(Shape transformation data)

▼▼▼

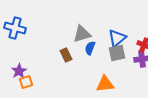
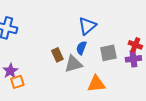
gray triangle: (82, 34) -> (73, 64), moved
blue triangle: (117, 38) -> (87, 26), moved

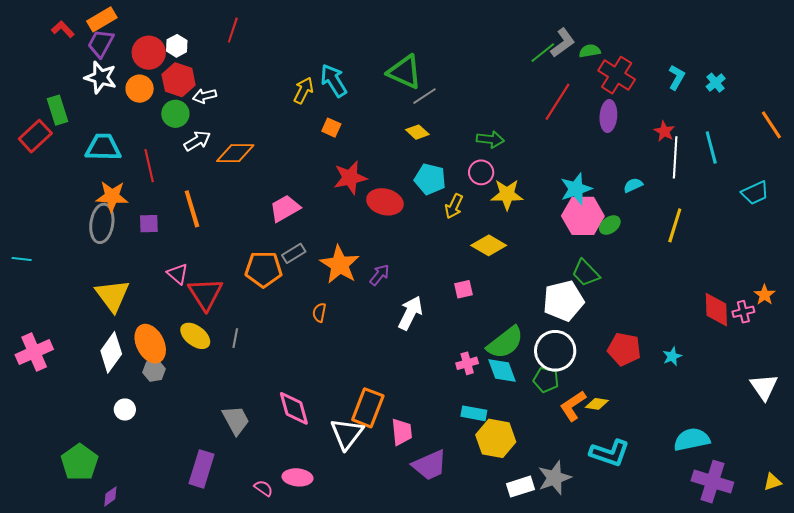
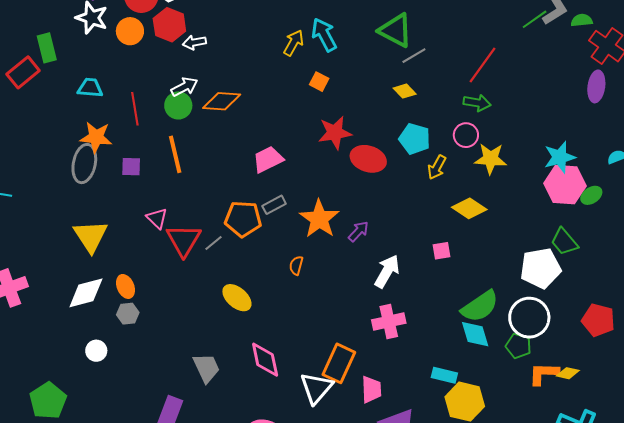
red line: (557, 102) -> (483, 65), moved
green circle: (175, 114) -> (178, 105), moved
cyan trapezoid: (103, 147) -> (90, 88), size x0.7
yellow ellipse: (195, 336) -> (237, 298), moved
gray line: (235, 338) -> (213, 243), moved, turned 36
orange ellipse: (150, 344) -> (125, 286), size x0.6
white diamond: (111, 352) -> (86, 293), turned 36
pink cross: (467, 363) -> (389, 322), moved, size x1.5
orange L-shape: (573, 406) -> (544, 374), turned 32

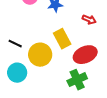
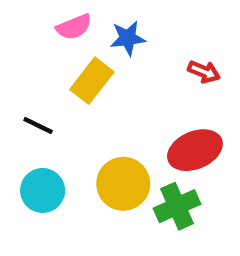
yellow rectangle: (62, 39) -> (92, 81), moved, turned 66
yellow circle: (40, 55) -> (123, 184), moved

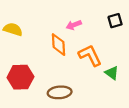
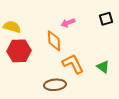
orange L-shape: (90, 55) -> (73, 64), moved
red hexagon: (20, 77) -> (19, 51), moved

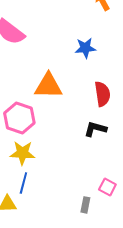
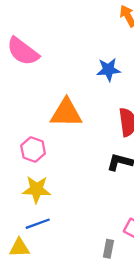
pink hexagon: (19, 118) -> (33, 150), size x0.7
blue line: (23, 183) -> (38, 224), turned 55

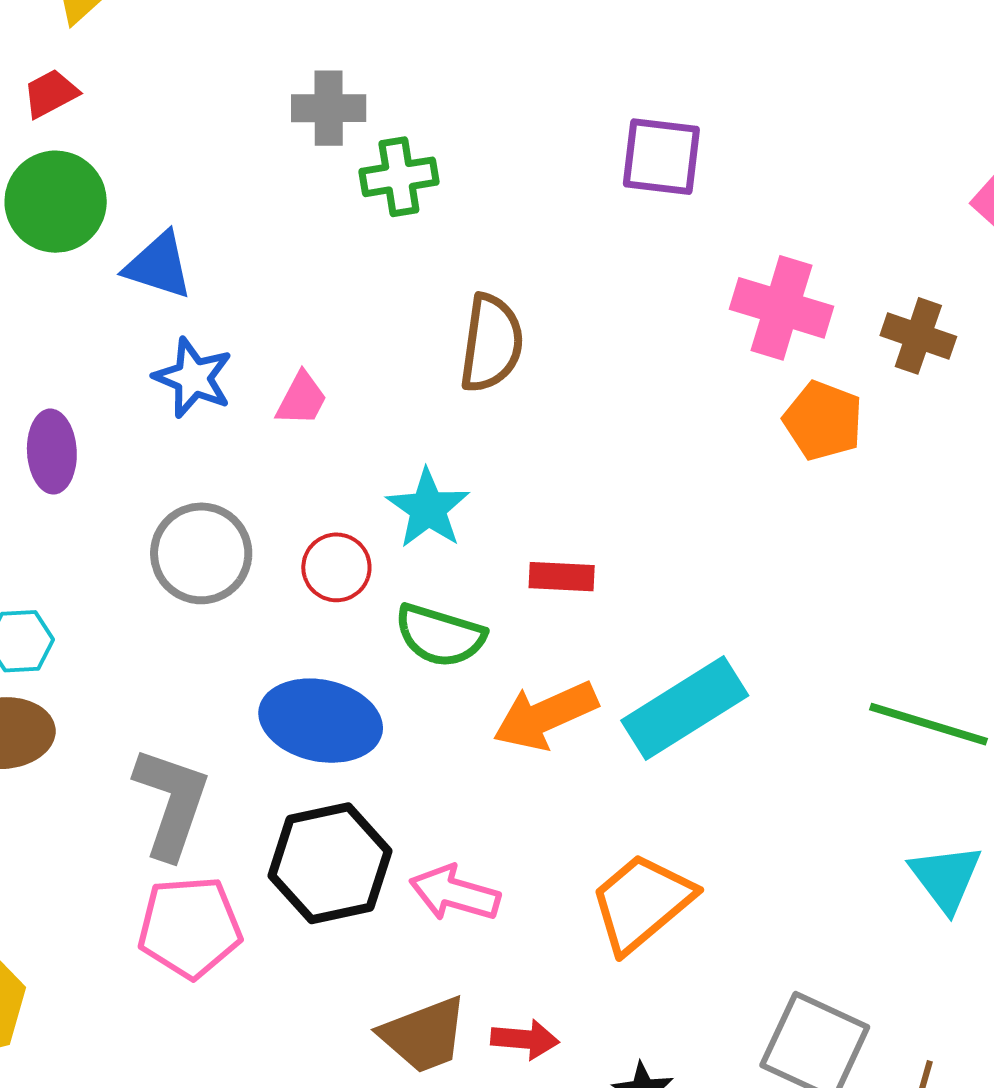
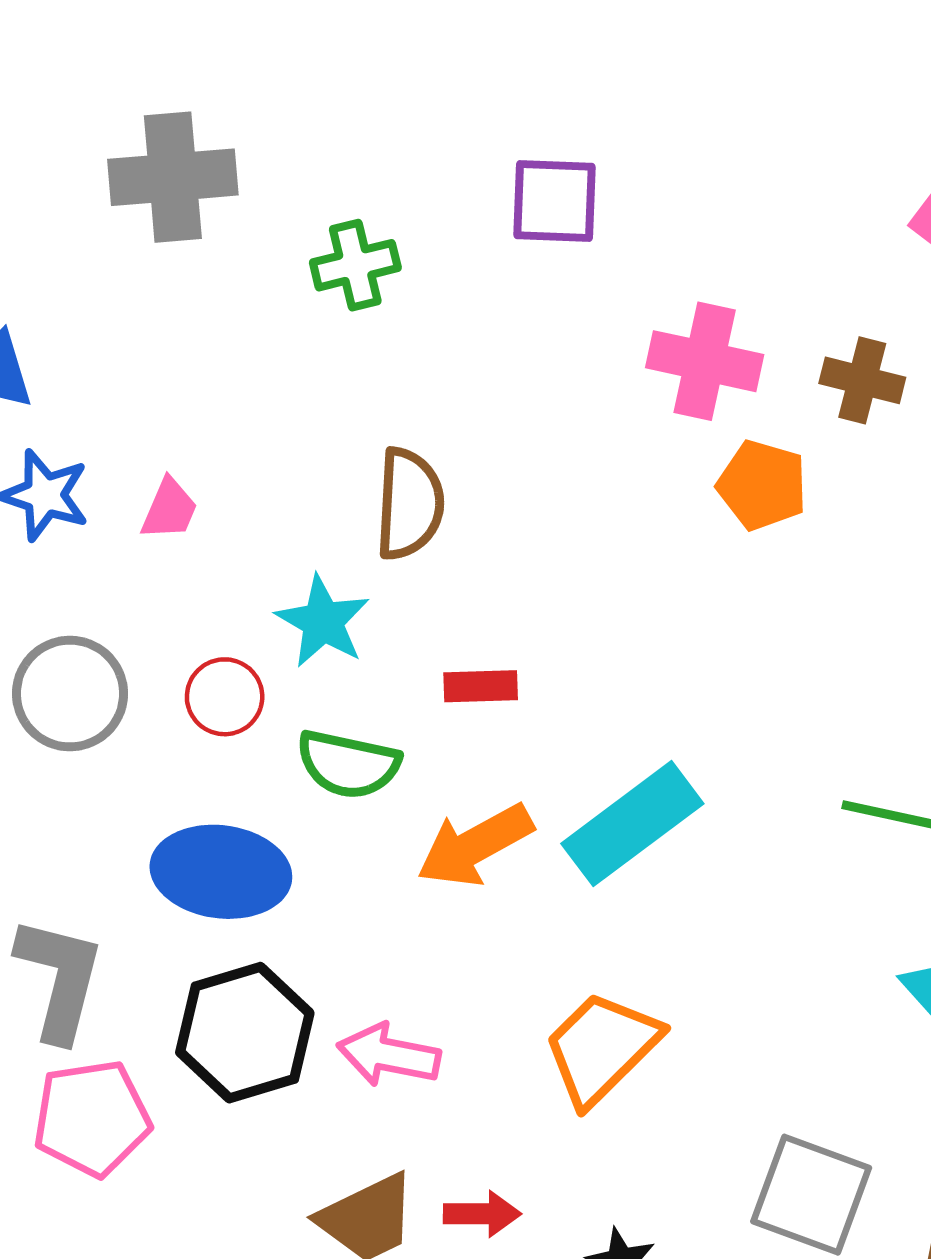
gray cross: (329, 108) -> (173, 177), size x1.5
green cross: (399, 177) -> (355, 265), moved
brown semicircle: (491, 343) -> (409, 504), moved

▲▲▲

### Work to be completed:
Check each line above for the string "cross" and copy every line that has it.

### Exercise answer:
pink cross: (467, 363) -> (389, 322), moved, size x1.5
gray cross: (329, 108) -> (173, 177), size x1.5
green cross: (399, 177) -> (355, 265), moved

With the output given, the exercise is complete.